What the task asks = Return, with both end lines included, exactly what the data below holds from the line with "D1: LED (A GND, K" through the line with "C1: 330nF (+12V, SIG7) -> 330nF (+12V, GND)", though not the pictures.

Given records =

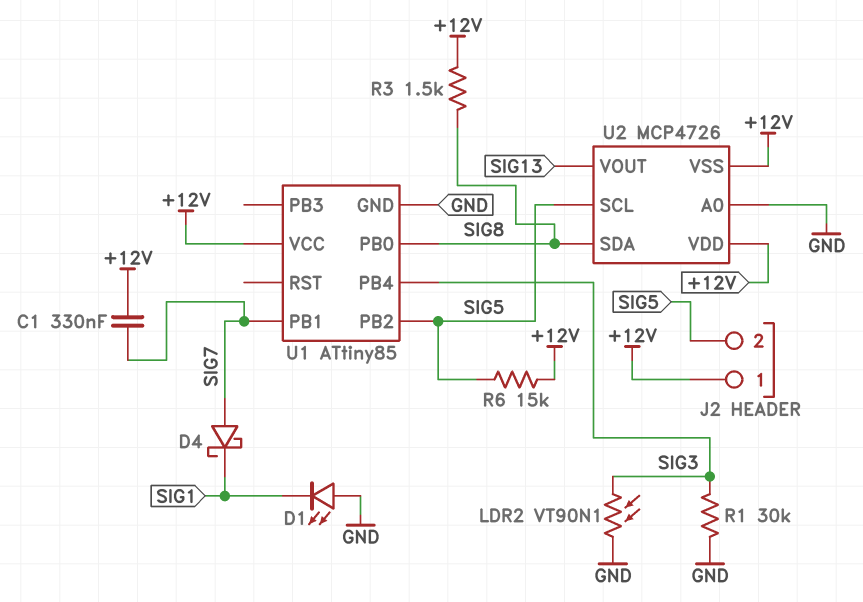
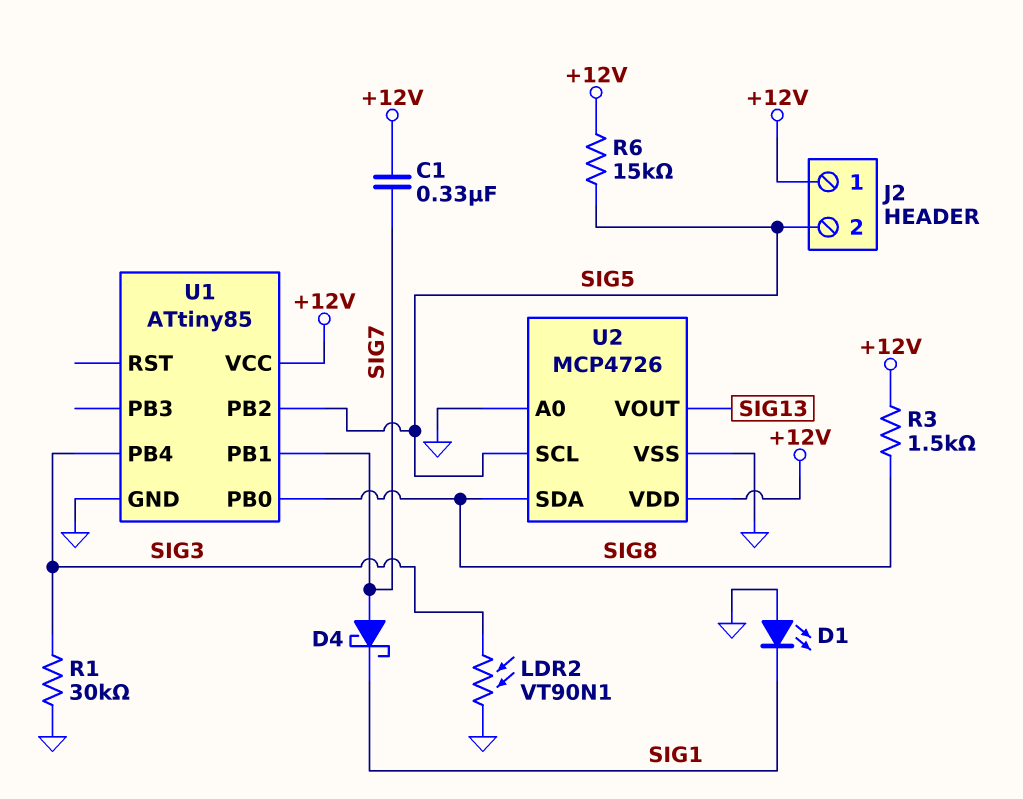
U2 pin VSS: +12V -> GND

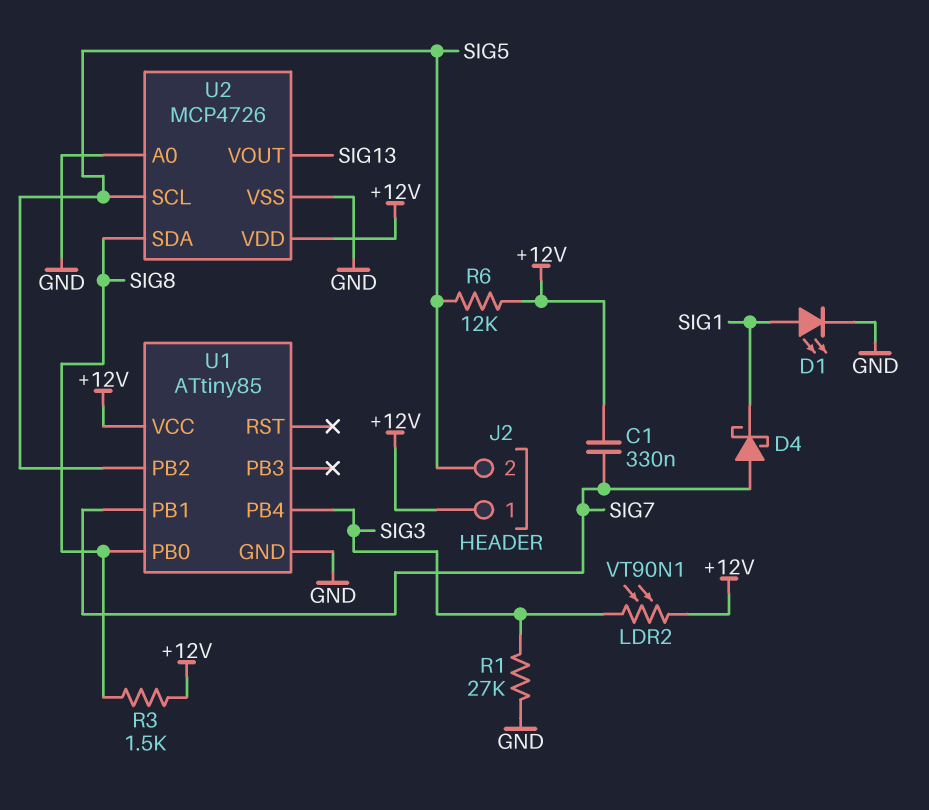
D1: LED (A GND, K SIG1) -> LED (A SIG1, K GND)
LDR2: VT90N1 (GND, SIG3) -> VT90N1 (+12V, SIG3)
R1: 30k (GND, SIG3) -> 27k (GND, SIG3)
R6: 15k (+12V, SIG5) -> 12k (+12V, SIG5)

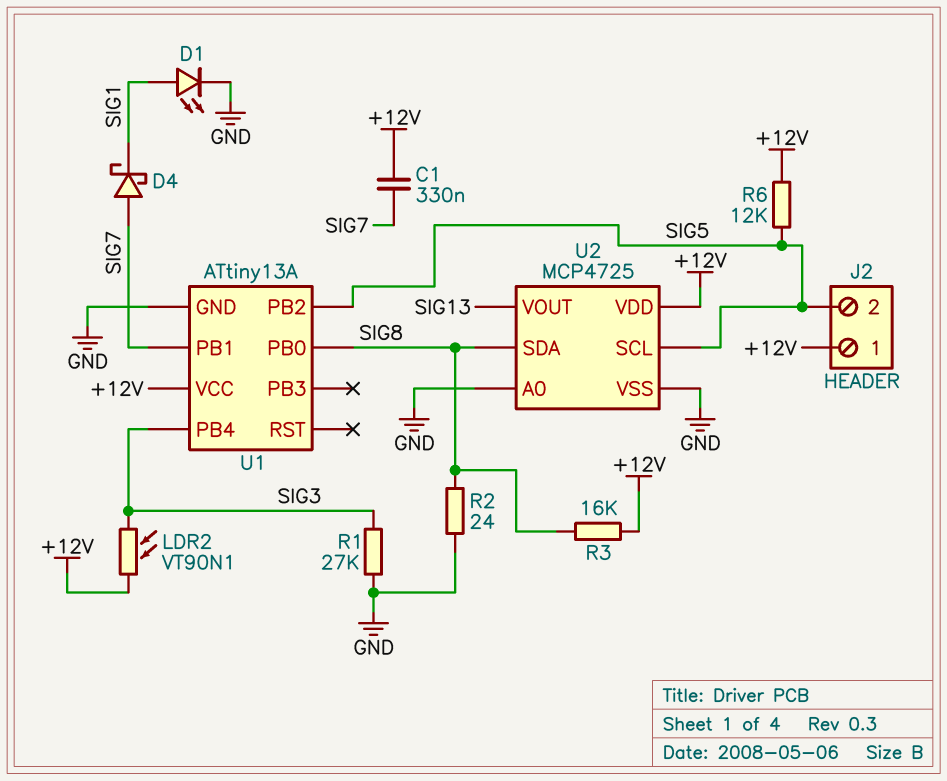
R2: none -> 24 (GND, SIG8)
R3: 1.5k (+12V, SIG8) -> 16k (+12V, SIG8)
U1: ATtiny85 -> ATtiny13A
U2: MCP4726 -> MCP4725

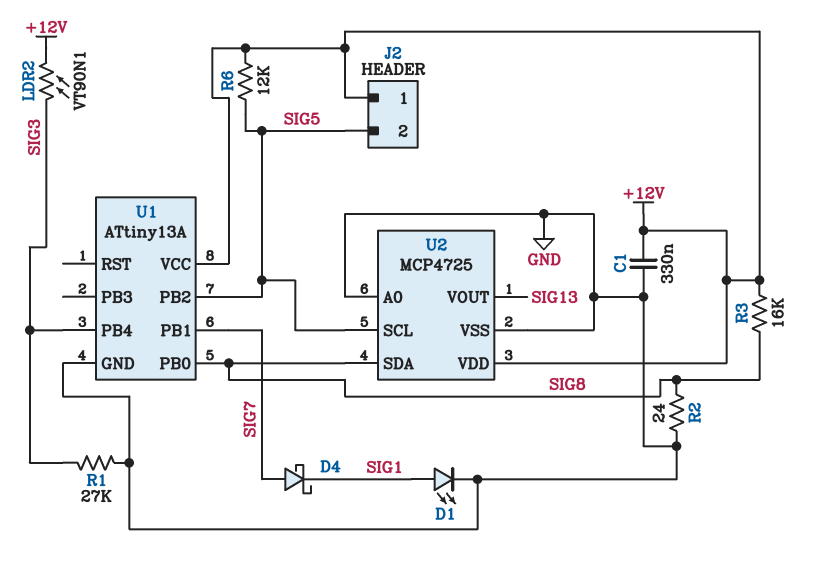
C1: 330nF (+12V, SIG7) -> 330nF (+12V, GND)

* * *

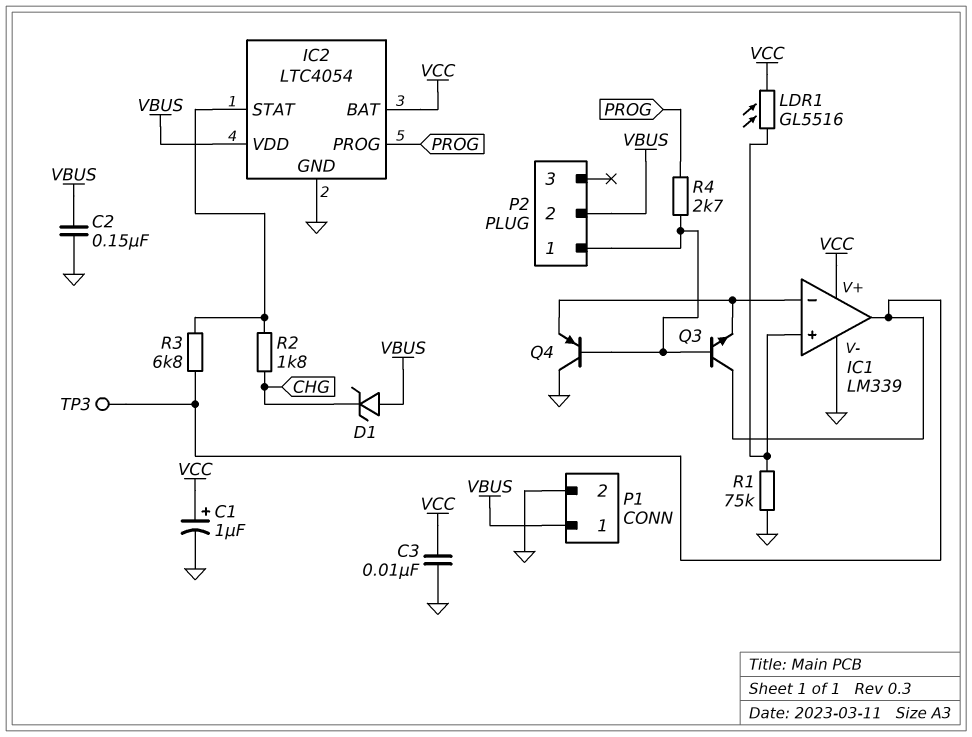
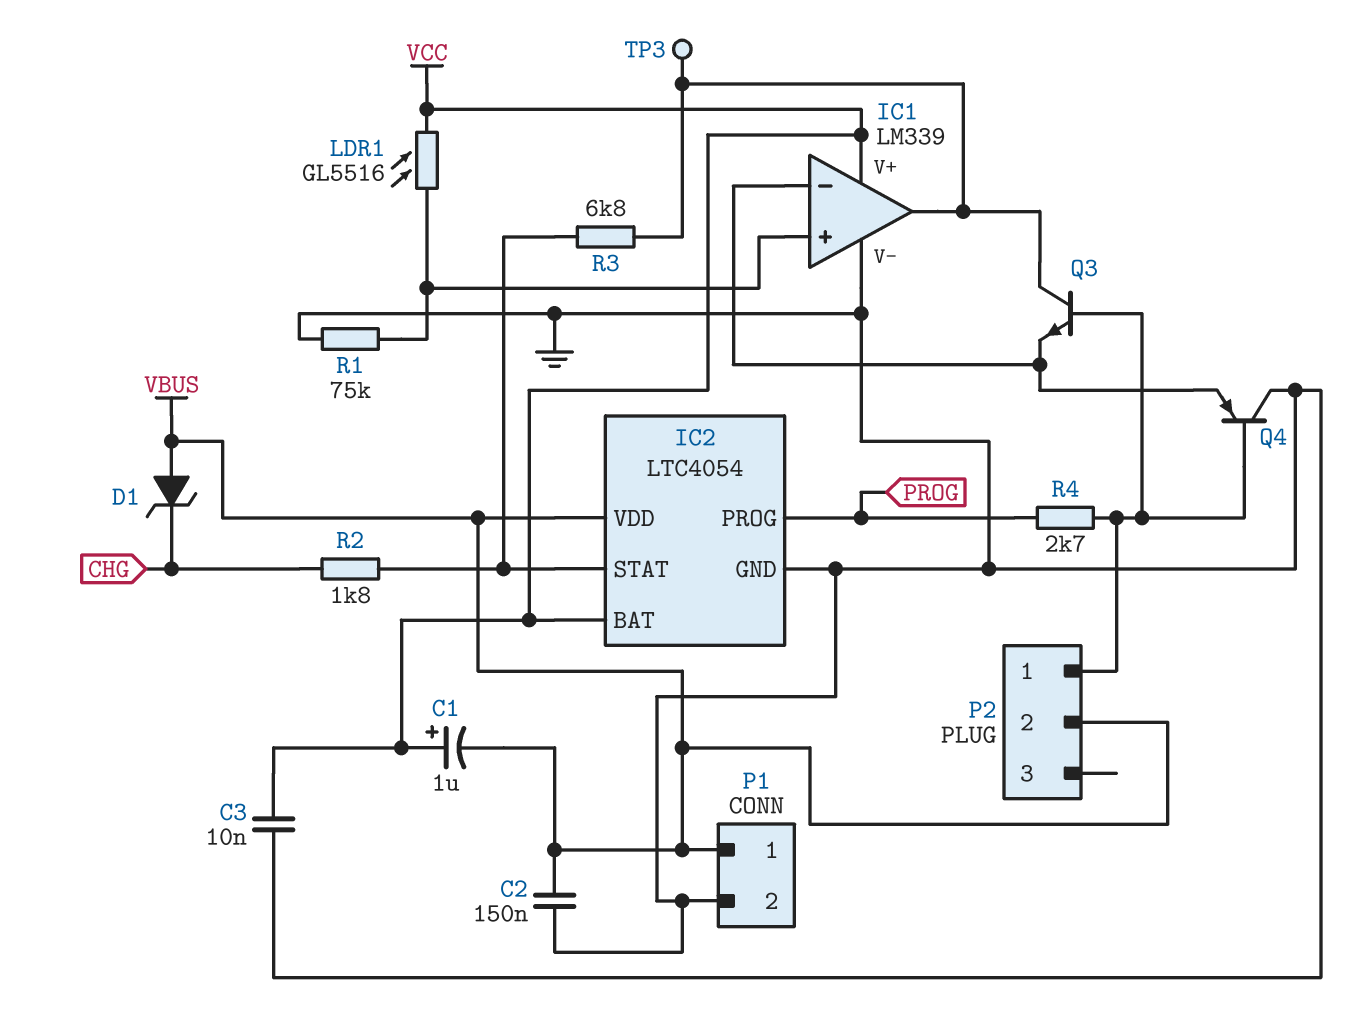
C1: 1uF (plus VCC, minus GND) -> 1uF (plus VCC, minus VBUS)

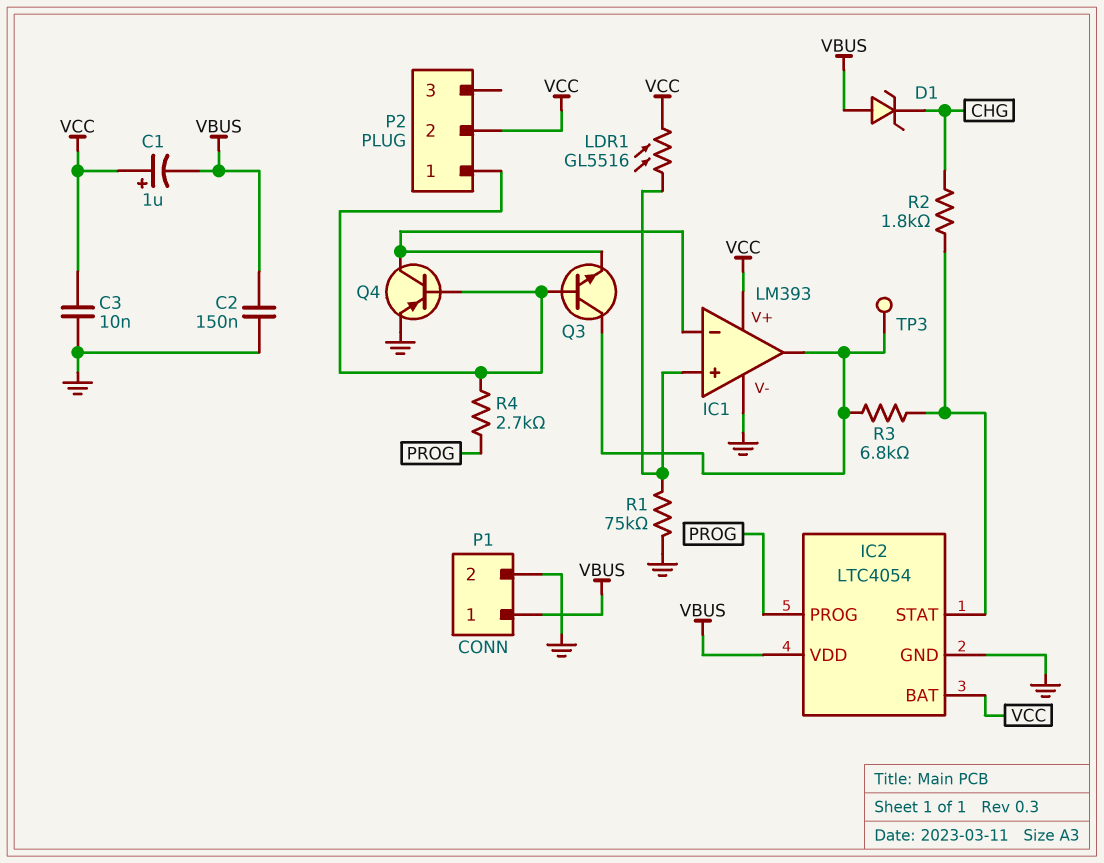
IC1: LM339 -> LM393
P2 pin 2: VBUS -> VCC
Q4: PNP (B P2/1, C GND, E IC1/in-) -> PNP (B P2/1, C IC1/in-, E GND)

Result of this task =
D1: LED (A GND, K SIG1) -> LED (A SIG1, K GND)
LDR2: VT90N1 (GND, SIG3) -> VT90N1 (+12V, SIG3)
R1: 30k (GND, SIG3) -> 27k (GND, SIG3)
R6: 15k (+12V, SIG5) -> 12k (+12V, SIG5)

R2: none -> 24 (GND, SIG8)
R3: 1.5k (+12V, SIG8) -> 16k (+12V, SIG8)
U1: ATtiny85 -> ATtiny13A
U2: MCP4726 -> MCP4725

C1: 330nF (+12V, SIG7) -> 330nF (+12V, GND)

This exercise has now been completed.